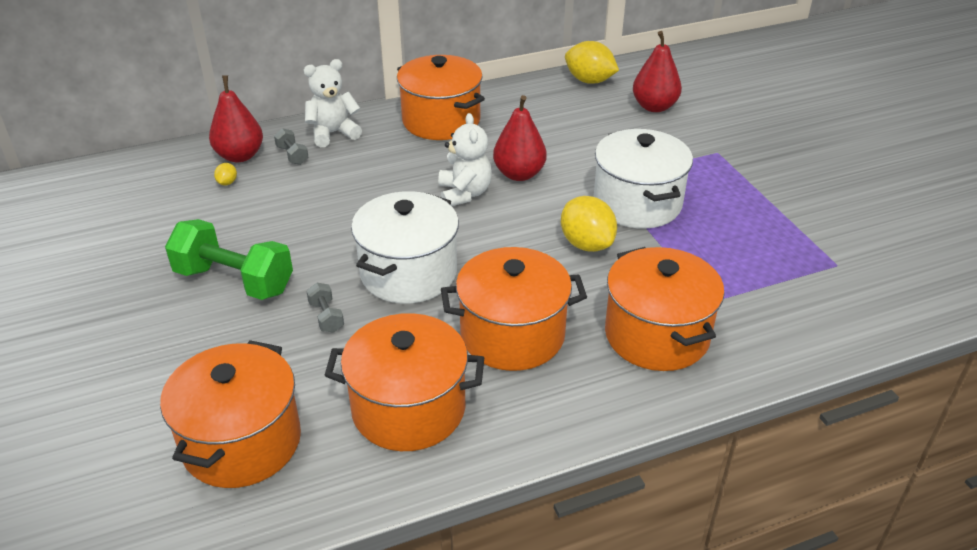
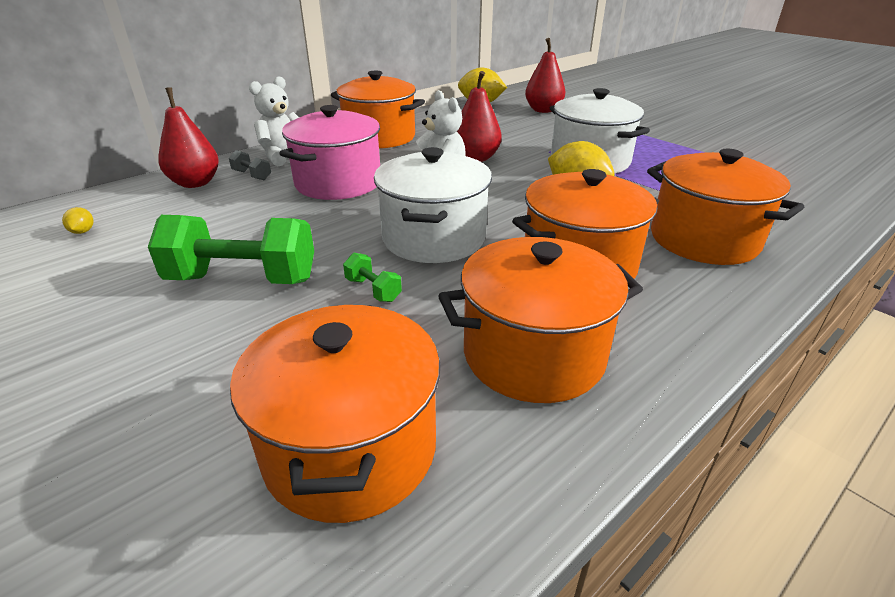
camera: 20 degrees left, 5 degrees down
yellow lemon [214,163,237,186] -> yellow lemon moved to [62,207,93,234]
grey dumbbell [306,283,344,333] -> green dumbbell [343,253,402,302]
none -> pink pot [279,105,380,200]

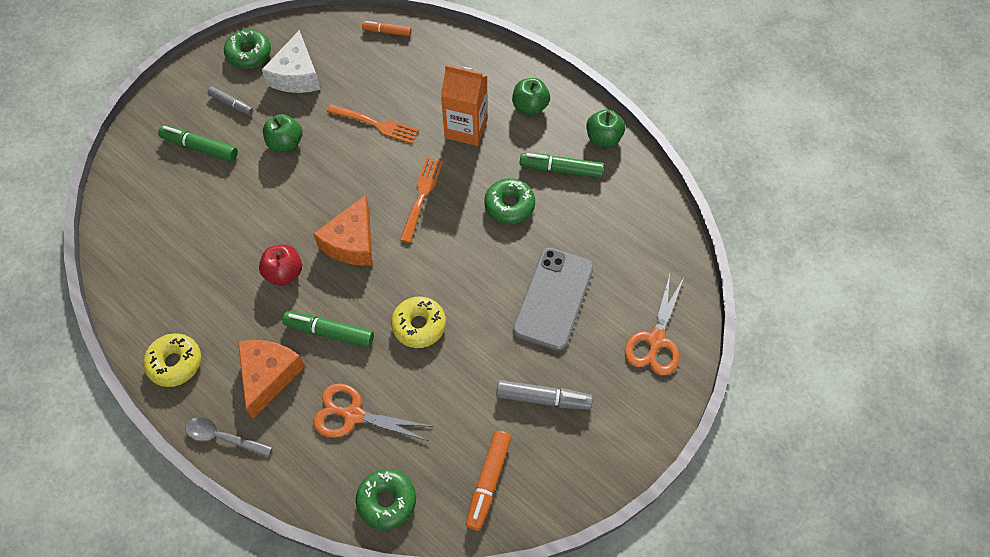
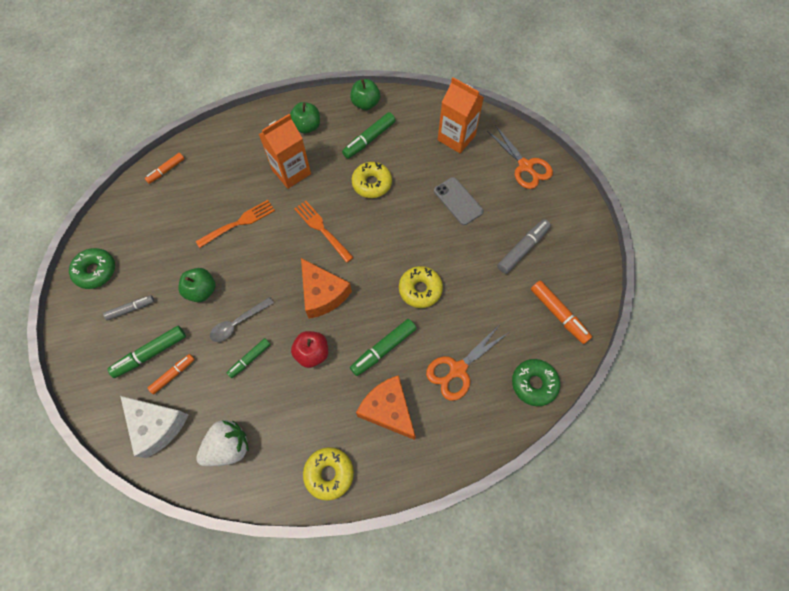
camera: 55 degrees left, 5 degrees up
grey spoon [186,417,272,457] -> grey spoon moved to [210,297,274,342]
white cheese [262,30,321,93] -> white cheese moved to [120,396,188,458]
green donut [484,178,535,224] -> yellow donut [352,162,392,198]
grey phone [513,248,594,351] -> grey phone [434,177,484,225], size x0.65
none -> orange marker [148,354,195,394]
none -> white strawberry [196,420,248,466]
none -> green marker [227,338,271,378]
none -> orange carton [438,77,484,153]

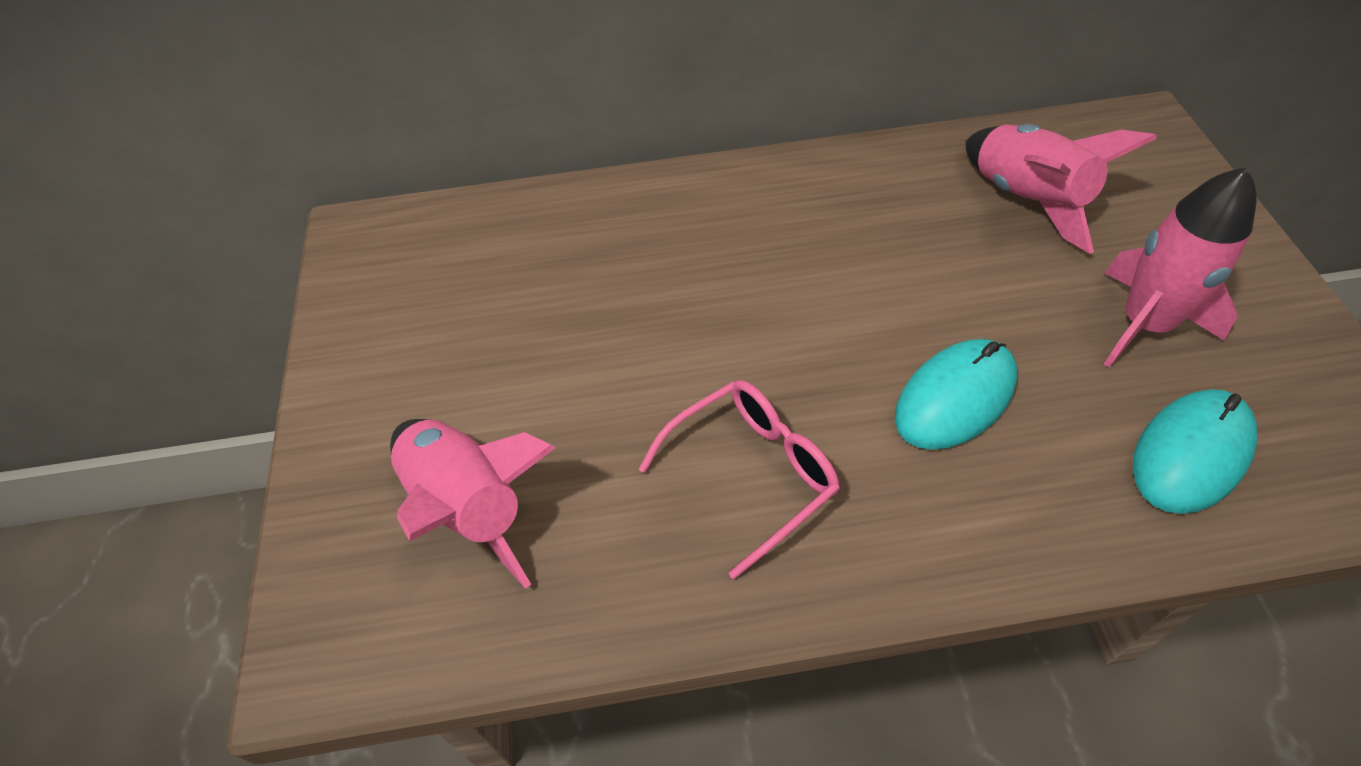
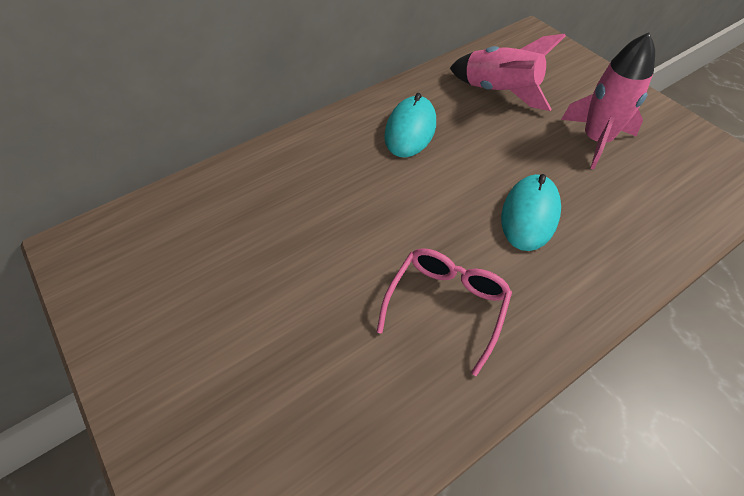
camera: 30 degrees left, 0 degrees up
pink rocket [390,419,556,589] -> none
turquoise mouse [1133,389,1257,514] -> turquoise mouse moved to [384,93,436,157]

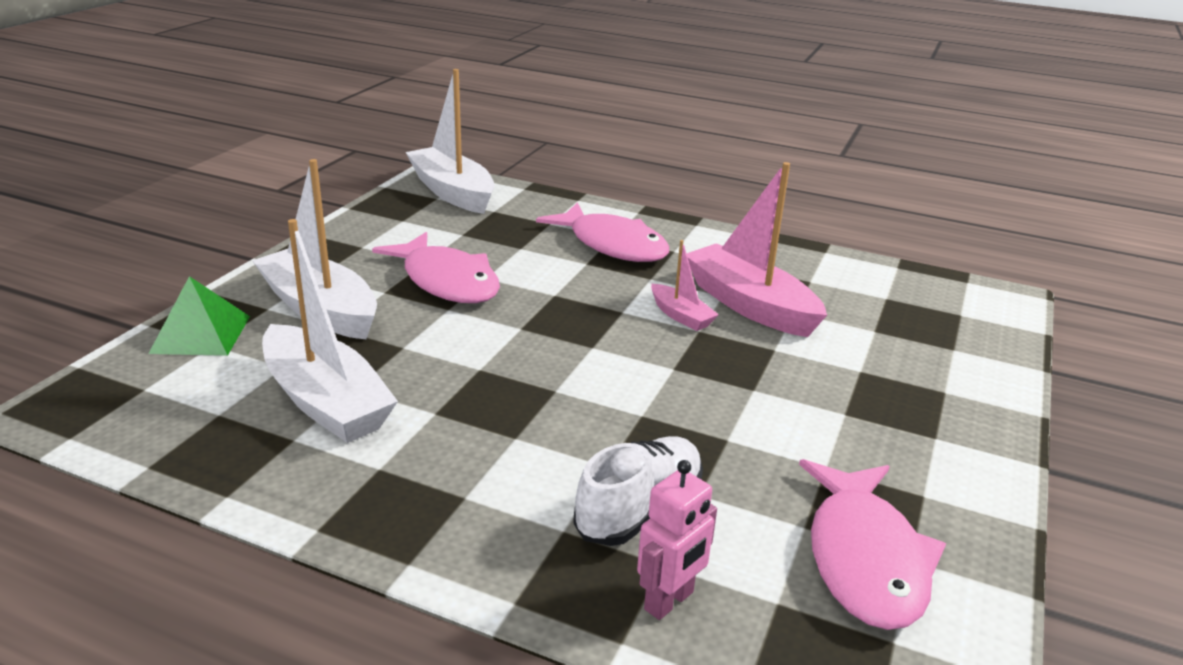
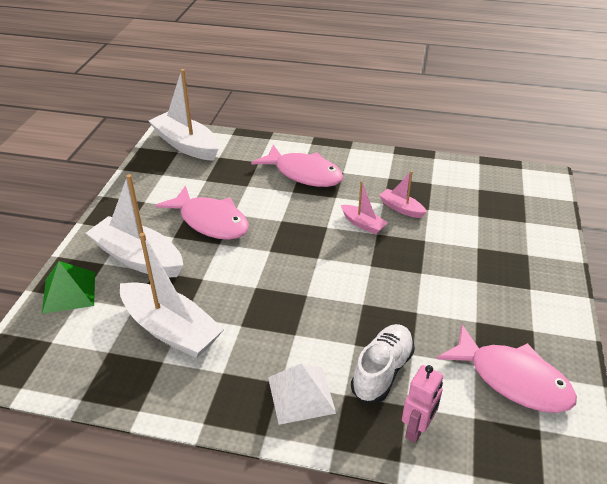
camera: 10 degrees left, 10 degrees up
pink boat [686,162,827,337] -> pink boat [379,171,427,218], size x0.50
pink fish [799,459,946,630] -> pink fish turned 45 degrees counterclockwise [437,325,577,413]
none -> white pyramid [268,363,337,425]

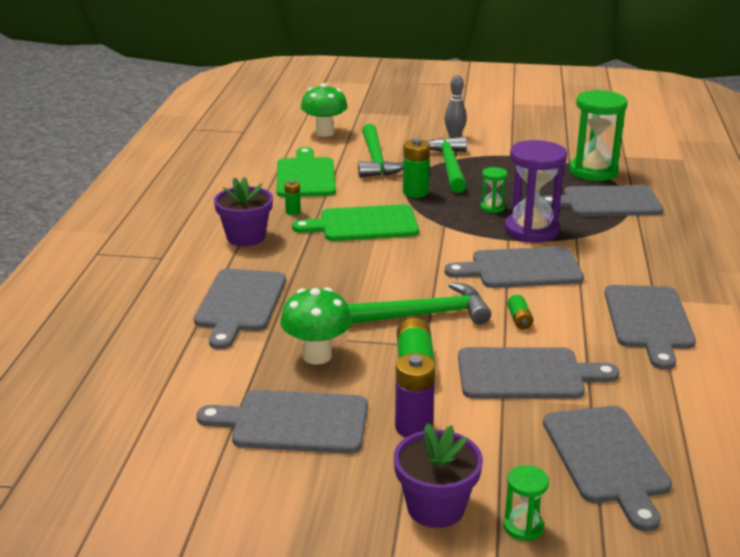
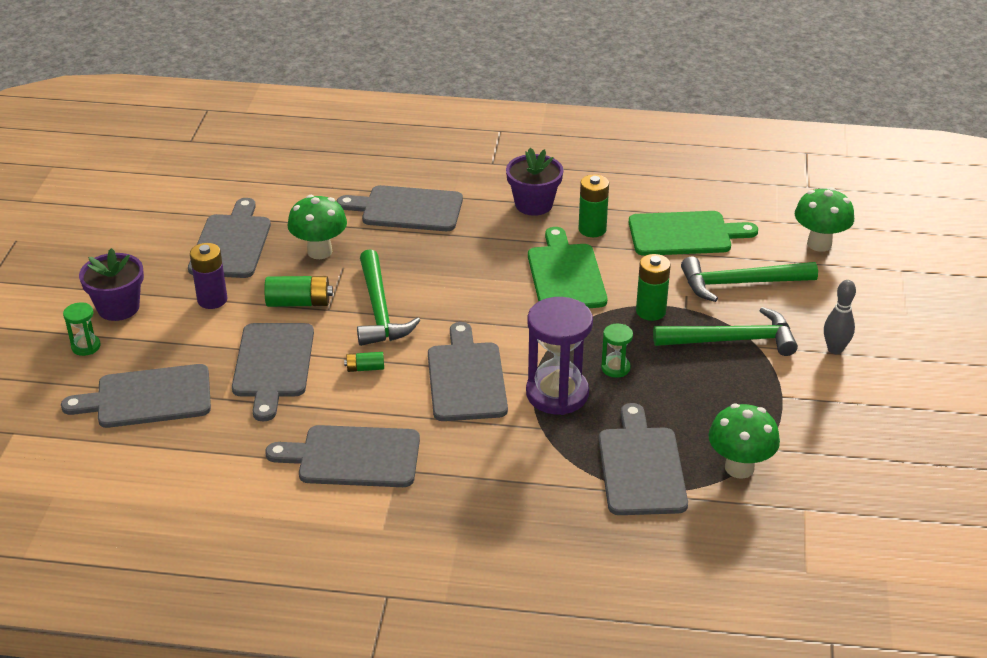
camera: 90 degrees right, 10 degrees up
green battery [284,181,301,215] -> green battery [578,174,609,237], size x1.76
green hourglass [569,90,628,181] -> green mushroom [708,404,780,479]

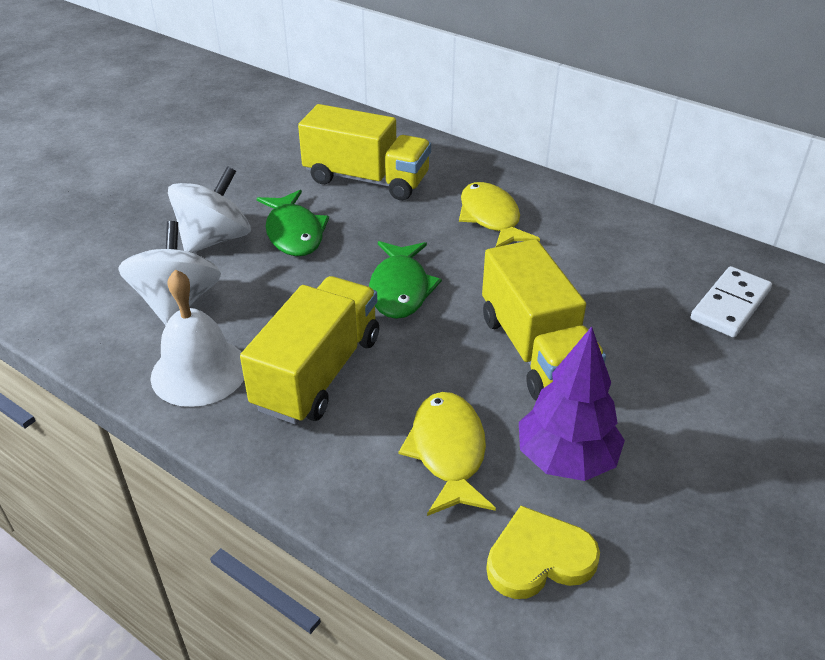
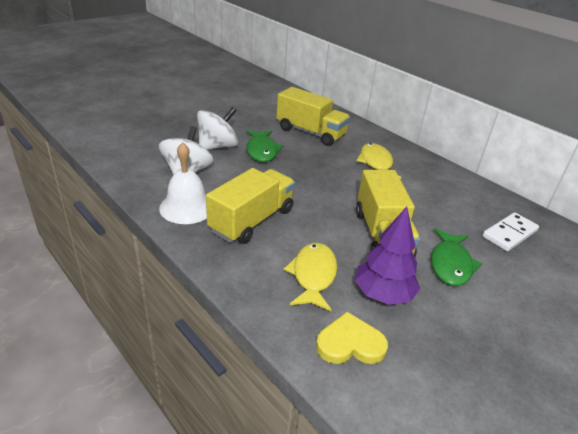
camera: 10 degrees right, 5 degrees down
green fish [369,241,442,319] -> green fish moved to [431,228,482,286]

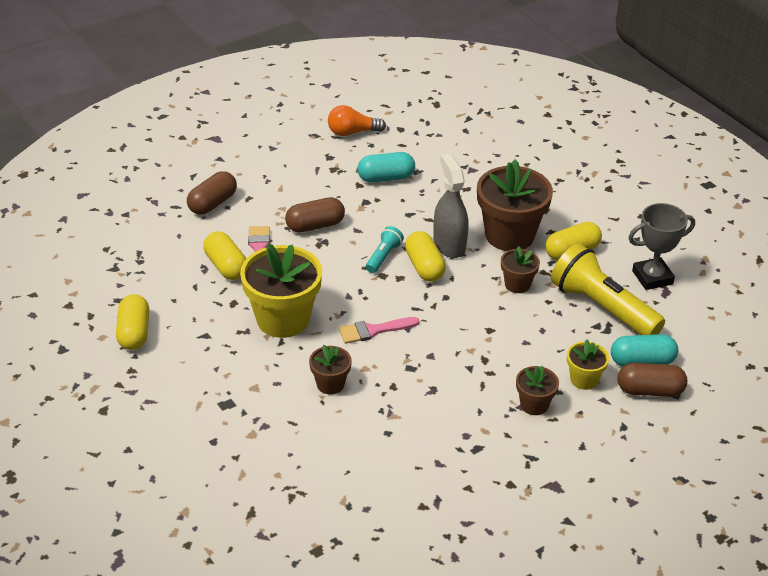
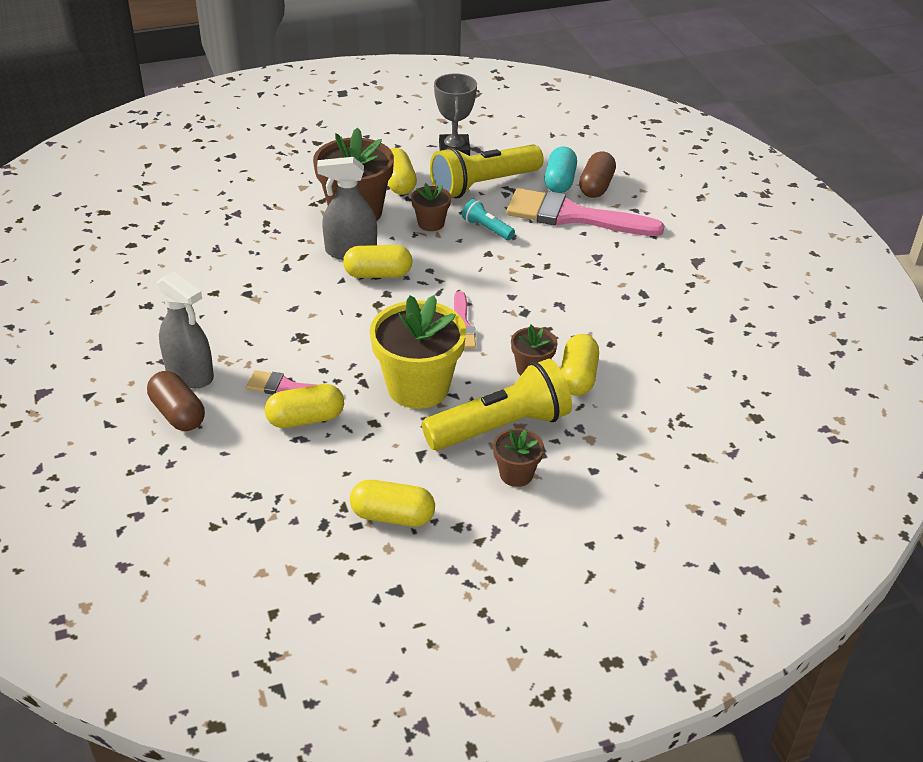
camera: 75 degrees left, 0 degrees up
brown capsule [285,197,345,233] -> none
orange light bulb [328,105,386,136] -> none
turquoise capsule [357,152,415,183] -> none
turquoise flashlight [366,226,404,273] -> turquoise flashlight moved to [462,199,515,240]
brown flower pot [516,366,559,415] -> brown flower pot moved to [493,428,544,487]
yellow flower pot [567,339,609,390] -> pink brush [506,188,665,236]
none -> grey spray bottle [157,271,214,388]
none -> yellow flashlight [422,359,572,450]
none -> yellow capsule [561,334,599,396]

::::

GOAL OF THE EXERCISE: In the data above, find the line containing "green fish [369,241,442,319]" and the line containing "none -> grey spray bottle [157,271,214,388]". Copy exactly the stretch from the first through the second, both included, leaving out any picture.

THE COMPLETED TASK:
green fish [369,241,442,319] -> green fish moved to [431,228,482,286]

camera: 75 degrees left, 0 degrees up
brown capsule [285,197,345,233] -> none
orange light bulb [328,105,386,136] -> none
turquoise capsule [357,152,415,183] -> none
turquoise flashlight [366,226,404,273] -> turquoise flashlight moved to [462,199,515,240]
brown flower pot [516,366,559,415] -> brown flower pot moved to [493,428,544,487]
yellow flower pot [567,339,609,390] -> pink brush [506,188,665,236]
none -> grey spray bottle [157,271,214,388]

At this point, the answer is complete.